INSTRUCTIONS FOR THE TASK
This exercise asks for the entries to be repeated exactly, without their images.
- - -
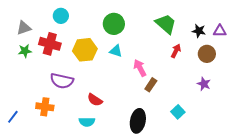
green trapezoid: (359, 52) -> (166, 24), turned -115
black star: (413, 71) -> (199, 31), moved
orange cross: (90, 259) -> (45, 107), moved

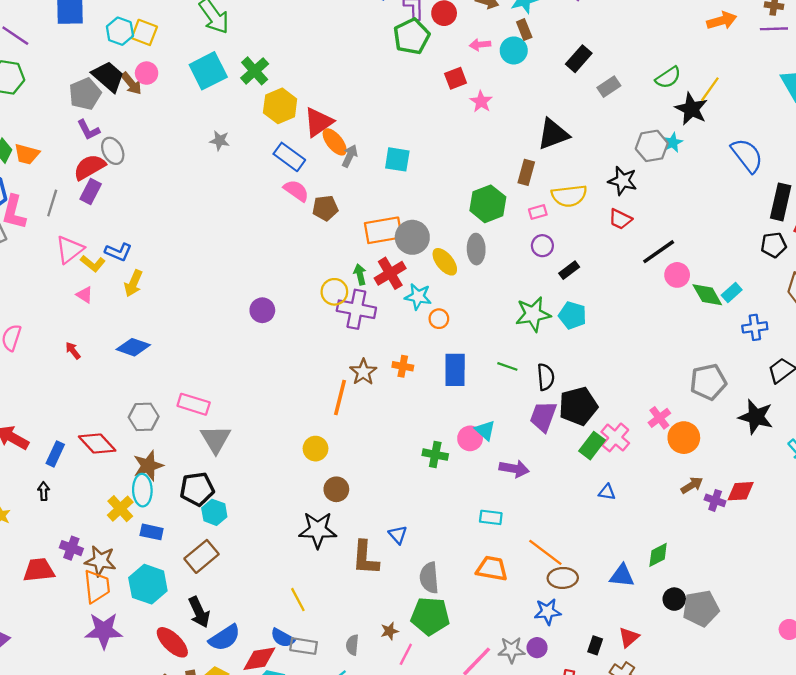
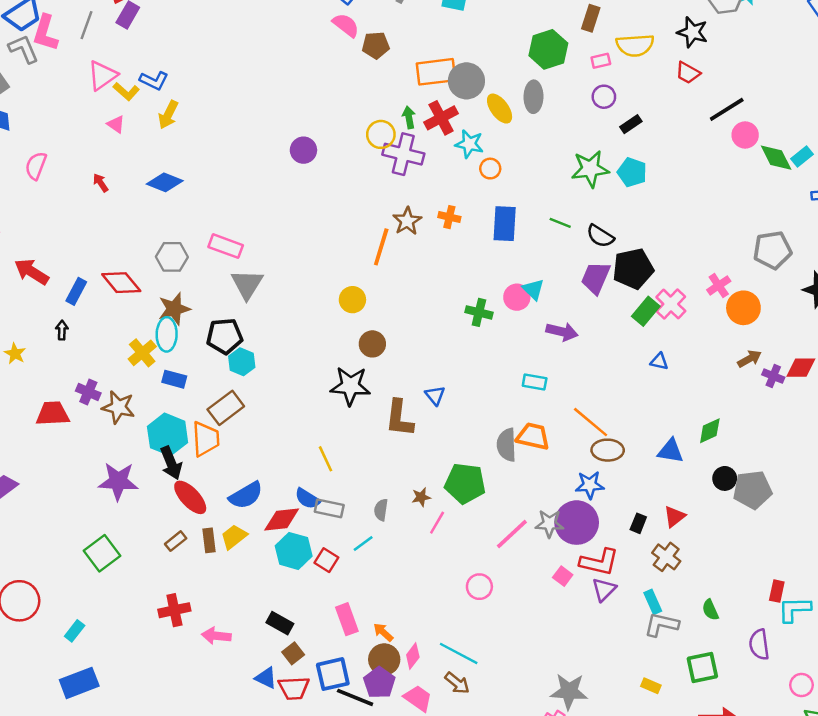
black semicircle: (546, 377) -> (600, 236), turned 124
gray semicircle: (429, 578) -> (507, 445), moved
orange trapezoid: (97, 586) -> (206, 439), moved
black arrow: (199, 612) -> (171, 463), moved
purple circle: (537, 648) -> (577, 523), size x2.0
- - -
ANSWER BELOW
green trapezoid: (359, 52) -> (166, 24), turned -115
black star: (413, 71) -> (199, 31), moved
orange cross: (90, 259) -> (45, 107), moved

black semicircle: (546, 377) -> (600, 236), turned 124
gray semicircle: (429, 578) -> (507, 445), moved
orange trapezoid: (97, 586) -> (206, 439), moved
black arrow: (199, 612) -> (171, 463), moved
purple circle: (537, 648) -> (577, 523), size x2.0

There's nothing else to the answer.